A precise copy of the data is required, with every picture left out.

**SOURCE DATA**

——————————

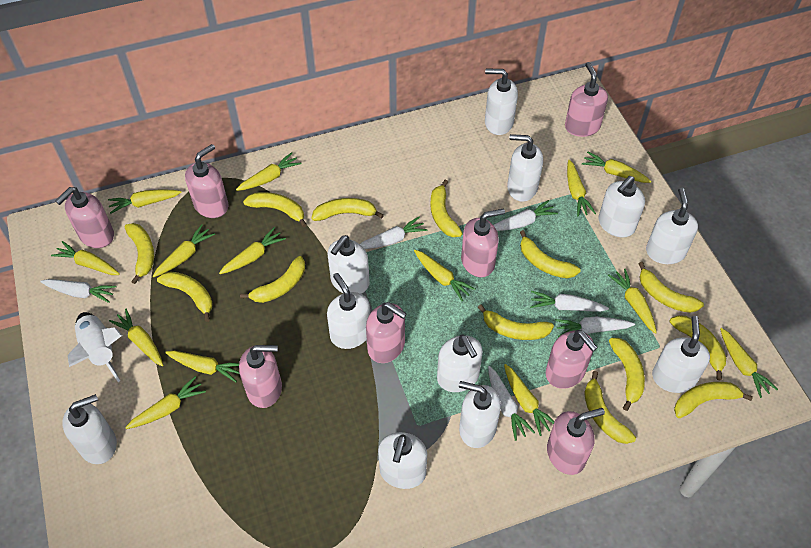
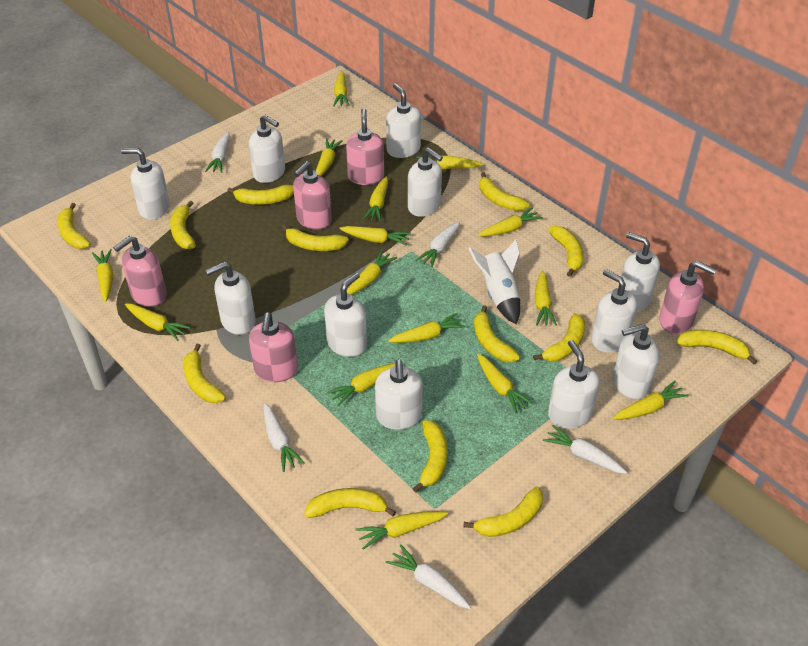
pink soap dispenser: 8 -> 5
white carrot: 6 -> 5
yellow carrot: 14 -> 15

——————————

**ANSWER BOX**
pink soap dispenser: 8 -> 5
white carrot: 6 -> 5
yellow carrot: 14 -> 15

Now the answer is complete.